__EXERCISE INSTRUCTIONS__
Retype, exactly and only, each line from the one containing "C10: 100nF (DGND, VTH) -> 100nF (VBUS, VTH)" to the end of the records below.

__EXERCISE MATERIAL__
- - - - - - -
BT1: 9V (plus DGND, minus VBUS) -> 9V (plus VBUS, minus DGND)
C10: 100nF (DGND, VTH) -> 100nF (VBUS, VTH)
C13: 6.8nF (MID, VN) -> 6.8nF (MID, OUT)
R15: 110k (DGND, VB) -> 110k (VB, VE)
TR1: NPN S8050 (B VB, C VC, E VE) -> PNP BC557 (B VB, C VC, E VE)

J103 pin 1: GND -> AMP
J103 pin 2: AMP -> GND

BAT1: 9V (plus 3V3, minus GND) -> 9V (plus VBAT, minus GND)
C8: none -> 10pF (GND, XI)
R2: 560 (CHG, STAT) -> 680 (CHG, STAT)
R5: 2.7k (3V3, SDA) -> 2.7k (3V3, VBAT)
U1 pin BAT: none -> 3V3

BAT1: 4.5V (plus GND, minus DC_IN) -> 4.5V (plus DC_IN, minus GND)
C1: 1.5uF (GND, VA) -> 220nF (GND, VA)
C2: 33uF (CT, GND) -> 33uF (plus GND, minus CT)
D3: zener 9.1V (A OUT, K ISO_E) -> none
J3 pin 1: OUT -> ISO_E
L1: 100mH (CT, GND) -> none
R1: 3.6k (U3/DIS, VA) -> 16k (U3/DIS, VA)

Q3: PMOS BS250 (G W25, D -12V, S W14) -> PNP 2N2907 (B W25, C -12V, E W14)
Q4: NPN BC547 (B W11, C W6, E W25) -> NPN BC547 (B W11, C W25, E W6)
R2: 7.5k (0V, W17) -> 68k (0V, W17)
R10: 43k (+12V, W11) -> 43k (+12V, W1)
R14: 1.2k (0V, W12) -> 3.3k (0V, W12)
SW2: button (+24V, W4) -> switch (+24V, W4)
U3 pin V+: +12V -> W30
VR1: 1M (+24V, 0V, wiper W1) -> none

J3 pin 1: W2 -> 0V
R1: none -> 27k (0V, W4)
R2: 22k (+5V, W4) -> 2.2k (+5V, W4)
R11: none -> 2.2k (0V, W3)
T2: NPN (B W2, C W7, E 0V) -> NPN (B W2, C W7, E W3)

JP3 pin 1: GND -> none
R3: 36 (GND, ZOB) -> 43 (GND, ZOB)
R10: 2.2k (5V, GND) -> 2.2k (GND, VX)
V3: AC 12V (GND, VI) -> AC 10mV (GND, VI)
- - - - - - -
__TASK RESULT__
C10: 100nF (DGND, VTH) -> 100nF (VBUS, VTH)
C13: 6.8nF (MID, VN) -> 6.8nF (MID, OUT)
R15: 110k (DGND, VB) -> 110k (VB, VE)
TR1: NPN S8050 (B VB, C VC, E VE) -> PNP BC557 (B VB, C VC, E VE)

J103 pin 1: GND -> AMP
J103 pin 2: AMP -> GND

BAT1: 9V (plus 3V3, minus GND) -> 9V (plus VBAT, minus GND)
C8: none -> 10pF (GND, XI)
R2: 560 (CHG, STAT) -> 680 (CHG, STAT)
R5: 2.7k (3V3, SDA) -> 2.7k (3V3, VBAT)
U1 pin BAT: none -> 3V3

BAT1: 4.5V (plus GND, minus DC_IN) -> 4.5V (plus DC_IN, minus GND)
C1: 1.5uF (GND, VA) -> 220nF (GND, VA)
C2: 33uF (CT, GND) -> 33uF (plus GND, minus CT)
D3: zener 9.1V (A OUT, K ISO_E) -> none
J3 pin 1: OUT -> ISO_E
L1: 100mH (CT, GND) -> none
R1: 3.6k (U3/DIS, VA) -> 16k (U3/DIS, VA)

Q3: PMOS BS250 (G W25, D -12V, S W14) -> PNP 2N2907 (B W25, C -12V, E W14)
Q4: NPN BC547 (B W11, C W6, E W25) -> NPN BC547 (B W11, C W25, E W6)
R2: 7.5k (0V, W17) -> 68k (0V, W17)
R10: 43k (+12V, W11) -> 43k (+12V, W1)
R14: 1.2k (0V, W12) -> 3.3k (0V, W12)
SW2: button (+24V, W4) -> switch (+24V, W4)
U3 pin V+: +12V -> W30
VR1: 1M (+24V, 0V, wiper W1) -> none

J3 pin 1: W2 -> 0V
R1: none -> 27k (0V, W4)
R2: 22k (+5V, W4) -> 2.2k (+5V, W4)
R11: none -> 2.2k (0V, W3)
T2: NPN (B W2, C W7, E 0V) -> NPN (B W2, C W7, E W3)

JP3 pin 1: GND -> none
R3: 36 (GND, ZOB) -> 43 (GND, ZOB)
R10: 2.2k (5V, GND) -> 2.2k (GND, VX)
V3: AC 12V (GND, VI) -> AC 10mV (GND, VI)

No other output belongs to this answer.